====== Data records ======
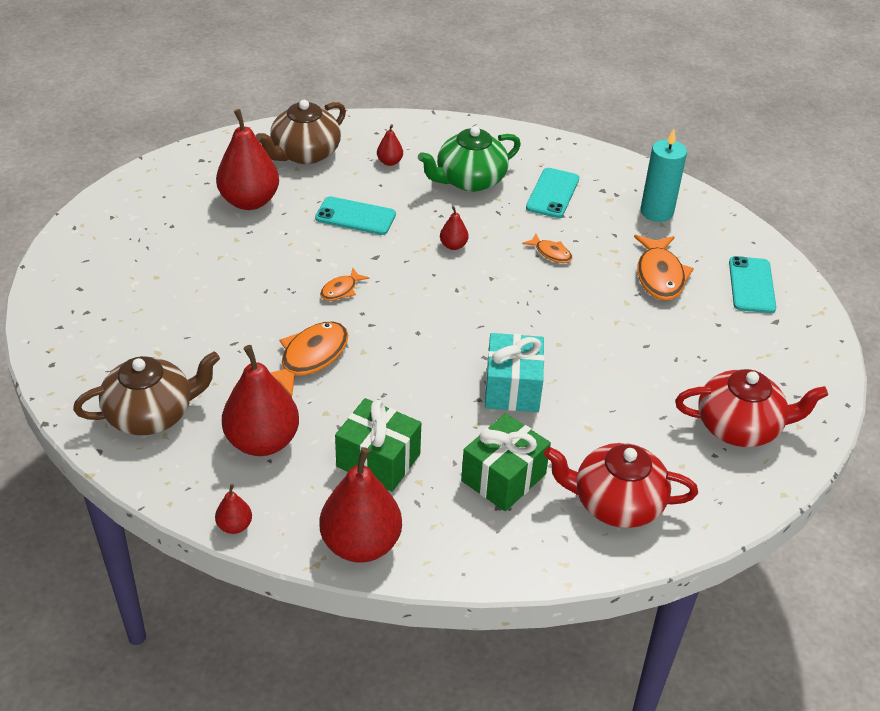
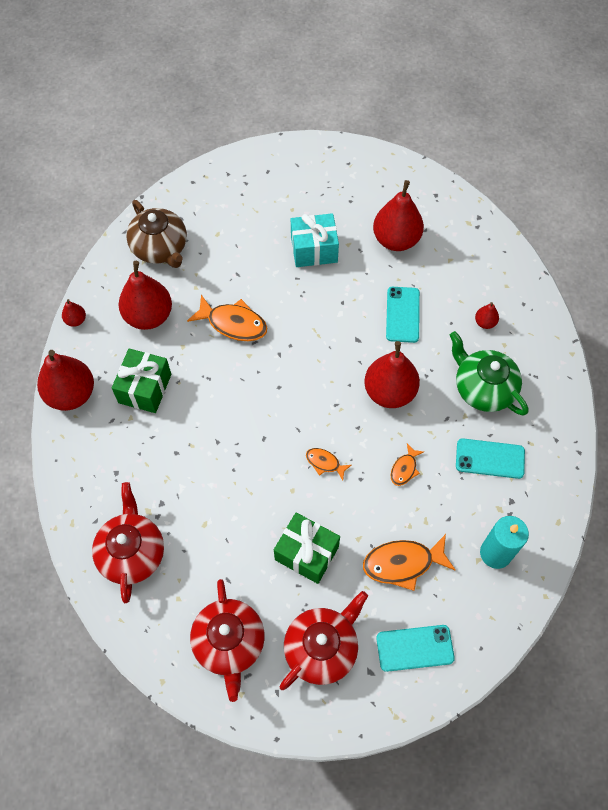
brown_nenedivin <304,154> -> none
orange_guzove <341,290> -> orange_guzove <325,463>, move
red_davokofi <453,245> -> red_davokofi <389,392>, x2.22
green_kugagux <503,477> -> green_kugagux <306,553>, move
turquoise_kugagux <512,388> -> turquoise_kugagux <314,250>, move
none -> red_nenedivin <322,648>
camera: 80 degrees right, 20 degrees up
======
Exercise details –
Apart from the pictures, every line above must be repeated exactly.

Reply to the task –
brown_nenedivin <304,154> -> none
orange_guzove <341,290> -> orange_guzove <325,463>, move
red_davokofi <453,245> -> red_davokofi <389,392>, x2.22
green_kugagux <503,477> -> green_kugagux <306,553>, move
turquoise_kugagux <512,388> -> turquoise_kugagux <314,250>, move
none -> red_nenedivin <322,648>
camera: 80 degrees right, 20 degrees up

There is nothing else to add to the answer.